*** RECORDS PROVIDED ***

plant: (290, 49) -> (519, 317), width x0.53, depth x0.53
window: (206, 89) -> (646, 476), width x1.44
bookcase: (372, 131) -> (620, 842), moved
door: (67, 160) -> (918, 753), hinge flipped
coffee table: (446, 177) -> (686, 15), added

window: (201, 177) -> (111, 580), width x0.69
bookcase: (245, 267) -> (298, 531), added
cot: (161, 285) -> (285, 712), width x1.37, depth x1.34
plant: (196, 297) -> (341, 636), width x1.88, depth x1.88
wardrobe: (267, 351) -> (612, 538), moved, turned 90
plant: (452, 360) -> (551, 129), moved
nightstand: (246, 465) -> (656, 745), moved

*** End of RECORDS PROVIDED ***
*** RECORDS PROVIDED ***

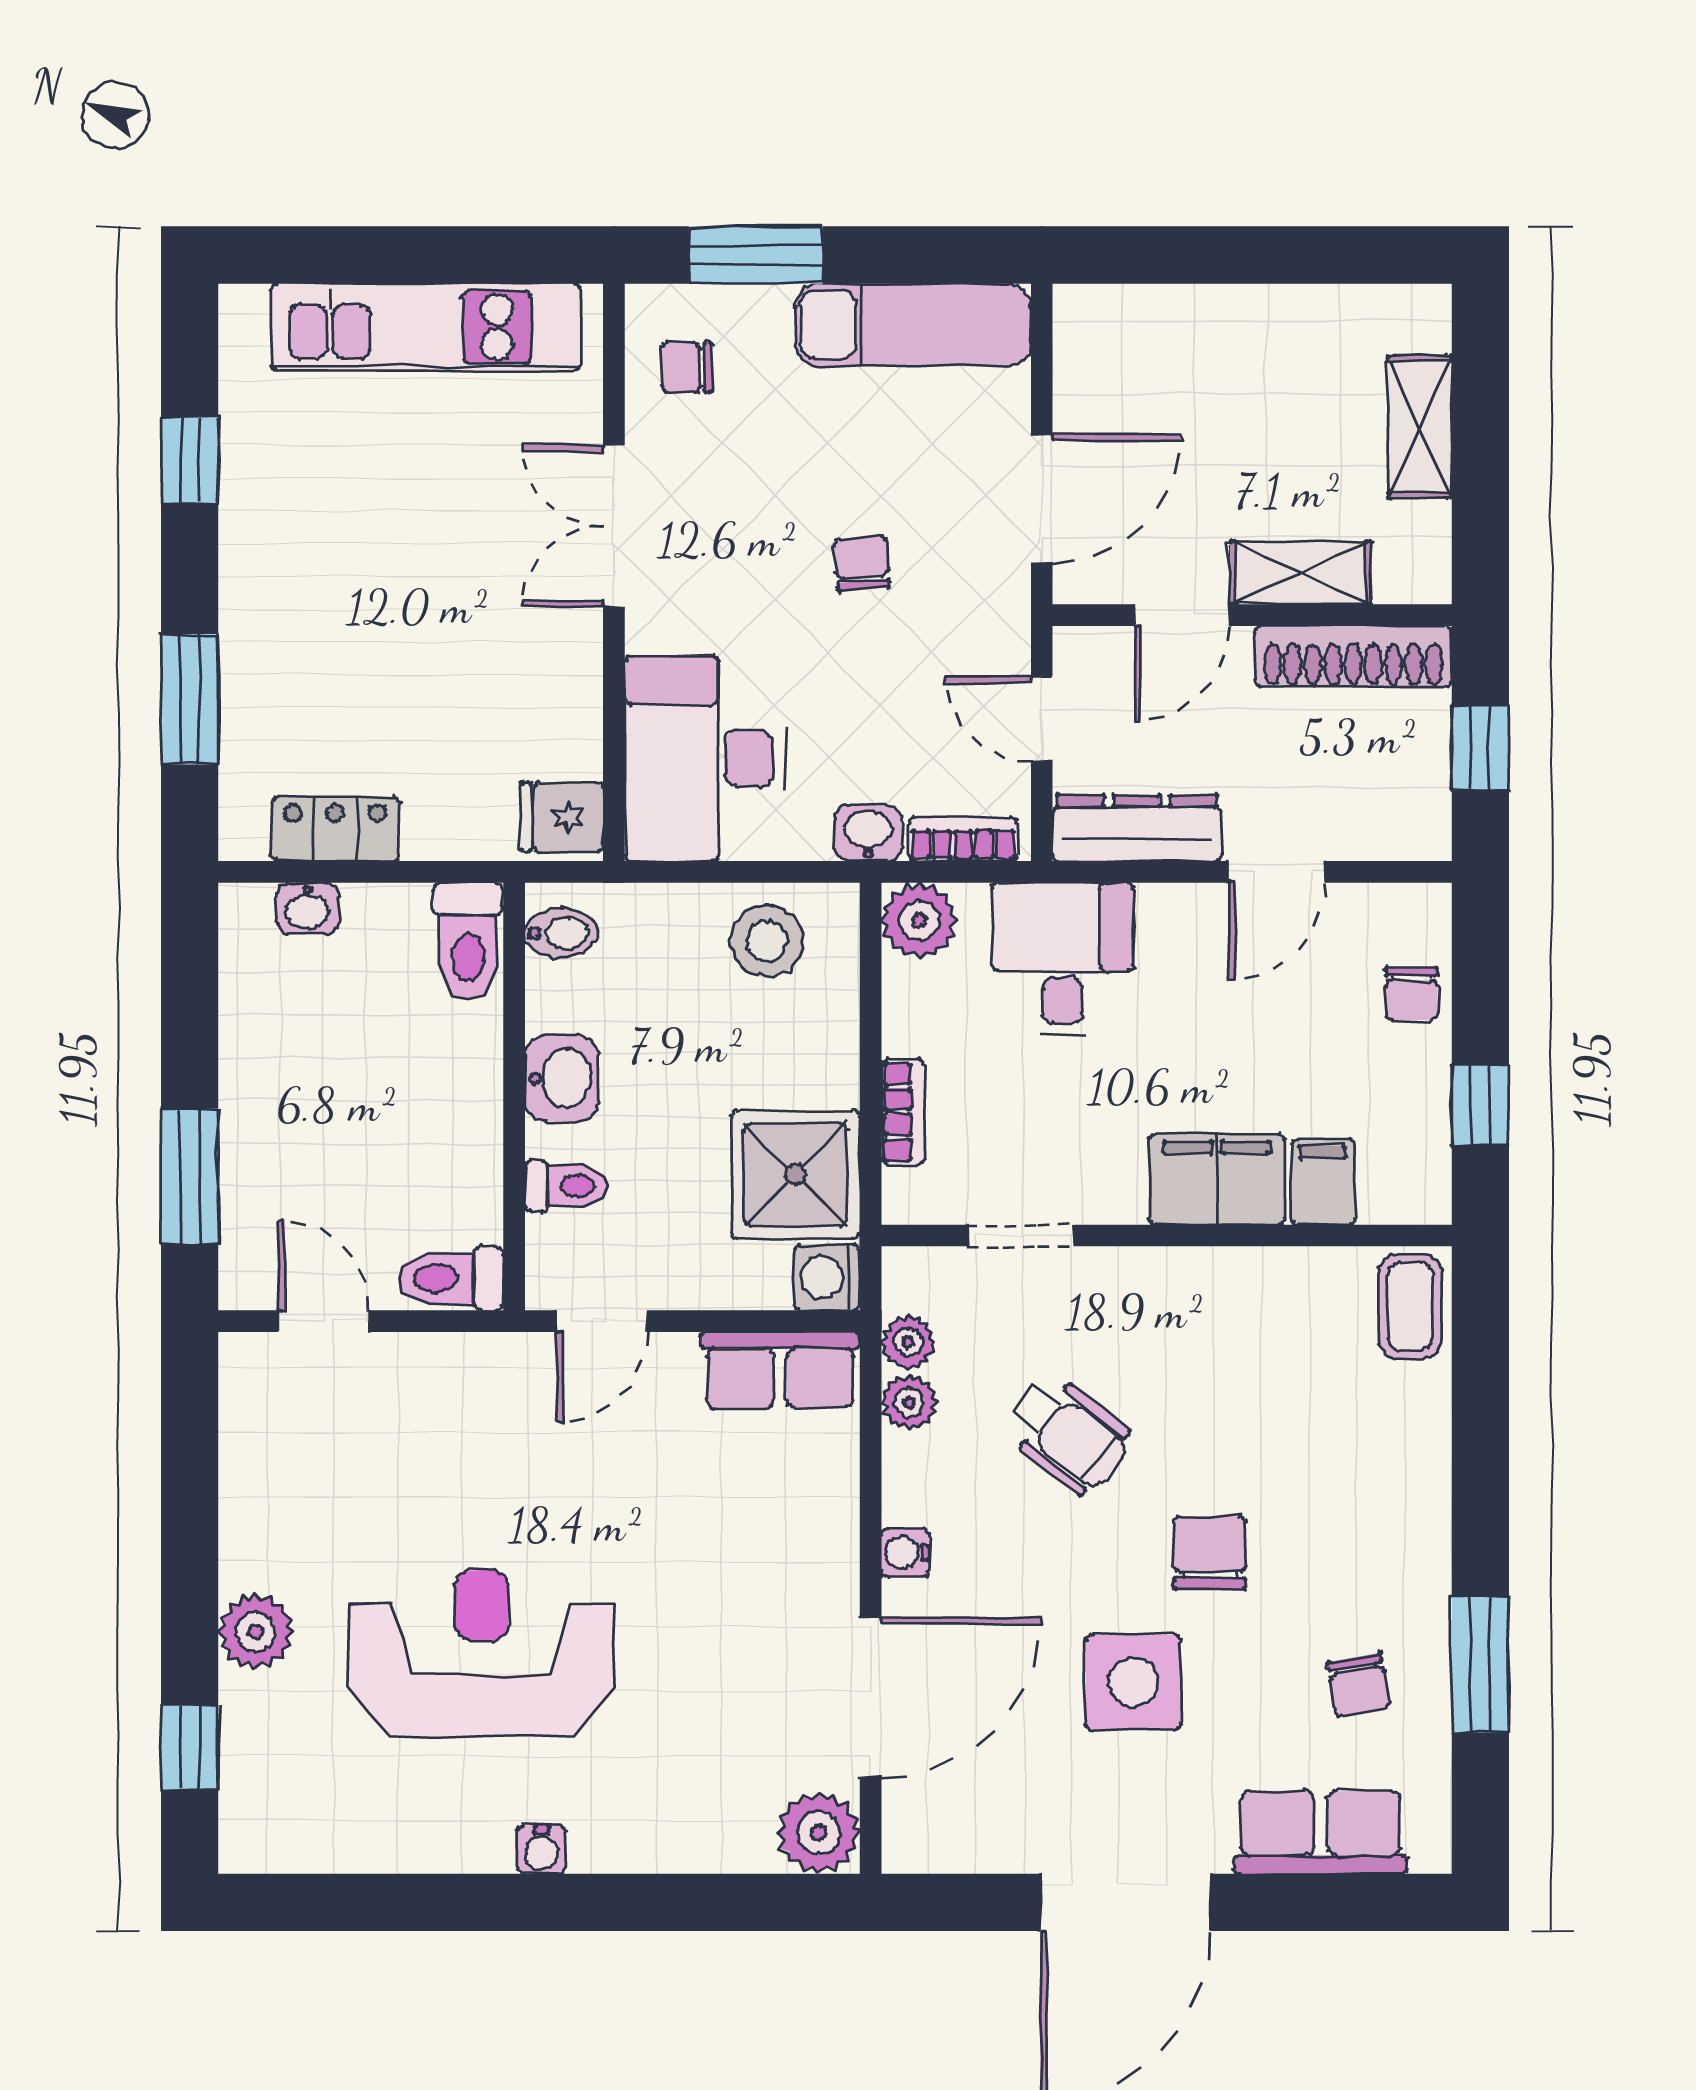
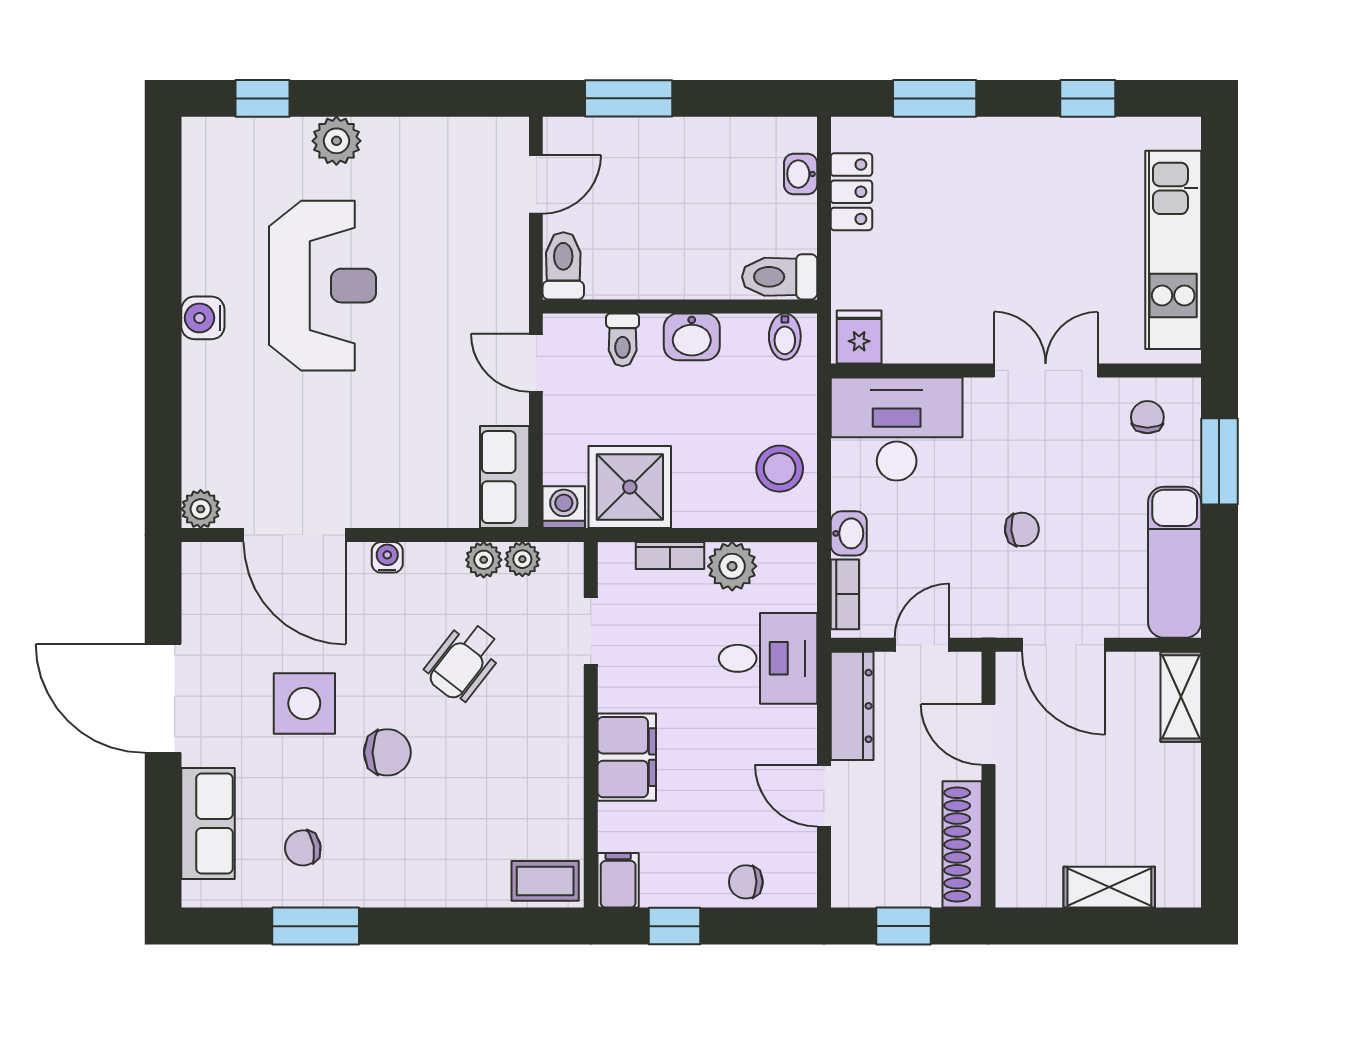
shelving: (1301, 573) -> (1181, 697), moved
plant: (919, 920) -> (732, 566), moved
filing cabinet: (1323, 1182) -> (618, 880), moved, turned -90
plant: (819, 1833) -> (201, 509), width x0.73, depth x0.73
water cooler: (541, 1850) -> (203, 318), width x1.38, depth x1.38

*** End of RECORDS PROVIDED ***

## PROMPT
From the records above, give again exactly the lines running from the line with "plant: (196, 297)" to the line with "nightstand: (246, 465) -> (656, 745), moved", inclusive.

## SOLUTION FOR THIS EXERCISE
plant: (196, 297) -> (341, 636), width x1.88, depth x1.88
wardrobe: (267, 351) -> (612, 538), moved, turned 90
plant: (452, 360) -> (551, 129), moved
nightstand: (246, 465) -> (656, 745), moved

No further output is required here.